## WHAT TO PRODUCE
Search the listing below for the word "lamp", and copy every line in which it turns up.

## EXERCISE DATA
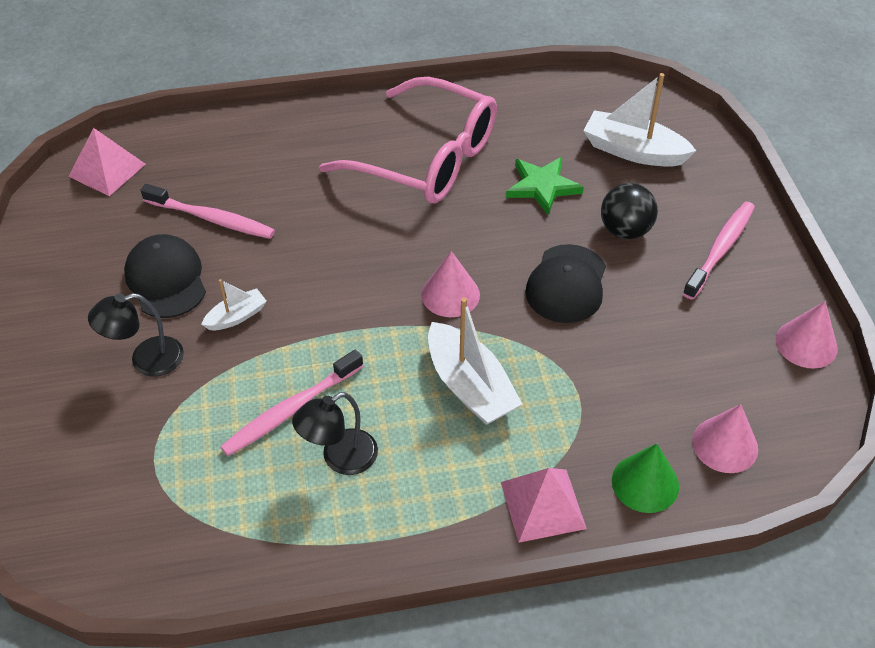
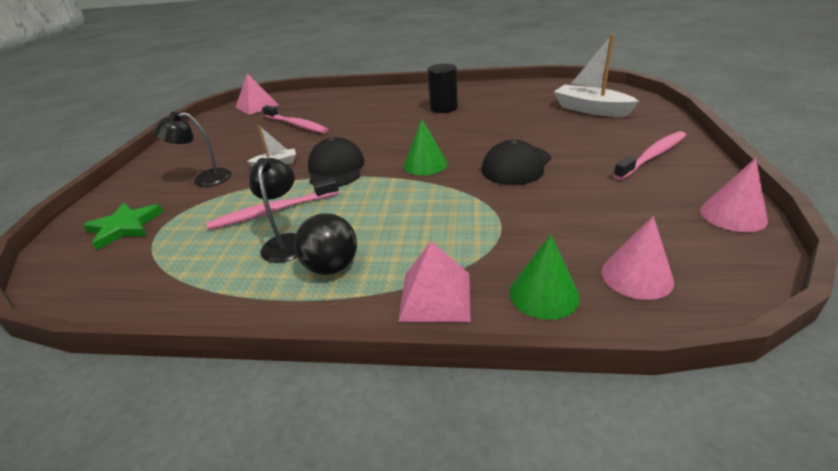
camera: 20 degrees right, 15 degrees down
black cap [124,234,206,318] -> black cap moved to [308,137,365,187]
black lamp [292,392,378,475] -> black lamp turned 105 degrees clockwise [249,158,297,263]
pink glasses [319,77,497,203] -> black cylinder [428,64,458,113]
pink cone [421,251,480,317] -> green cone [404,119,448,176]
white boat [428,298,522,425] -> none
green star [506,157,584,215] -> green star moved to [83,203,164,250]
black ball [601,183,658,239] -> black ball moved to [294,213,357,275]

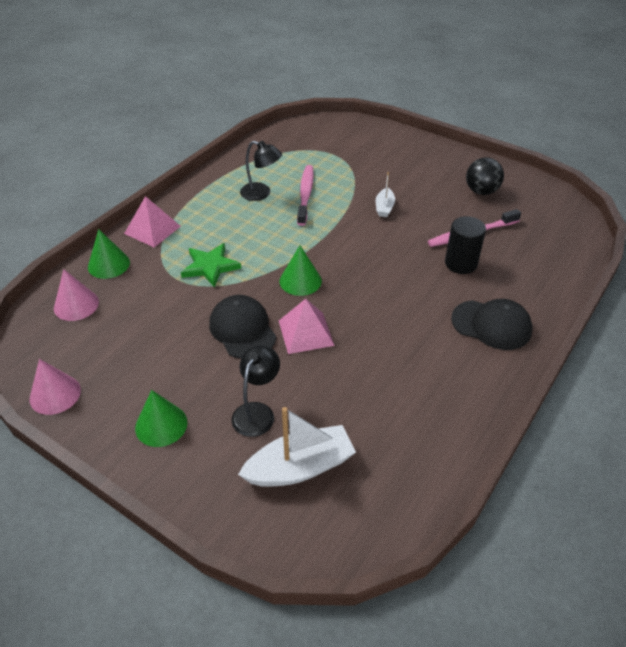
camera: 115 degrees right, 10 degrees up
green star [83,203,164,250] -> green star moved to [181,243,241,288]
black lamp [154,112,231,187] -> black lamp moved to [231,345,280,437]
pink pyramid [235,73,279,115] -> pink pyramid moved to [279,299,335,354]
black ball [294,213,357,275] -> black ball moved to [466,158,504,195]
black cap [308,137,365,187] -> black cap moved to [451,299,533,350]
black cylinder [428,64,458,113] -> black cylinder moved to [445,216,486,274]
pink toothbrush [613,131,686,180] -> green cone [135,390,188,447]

## COMPLETED EXERCISE
black lamp [292,392,378,475] -> black lamp turned 105 degrees clockwise [249,158,297,263]
black lamp [154,112,231,187] -> black lamp moved to [231,345,280,437]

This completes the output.